### What is being asked
Return each line of the entries that mentions the word "clock".

### The input
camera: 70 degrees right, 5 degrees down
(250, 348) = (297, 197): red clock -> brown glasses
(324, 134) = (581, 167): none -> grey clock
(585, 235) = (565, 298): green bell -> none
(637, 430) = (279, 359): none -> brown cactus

### Output of the exercise
(250, 348) = (297, 197): red clock -> brown glasses
(324, 134) = (581, 167): none -> grey clock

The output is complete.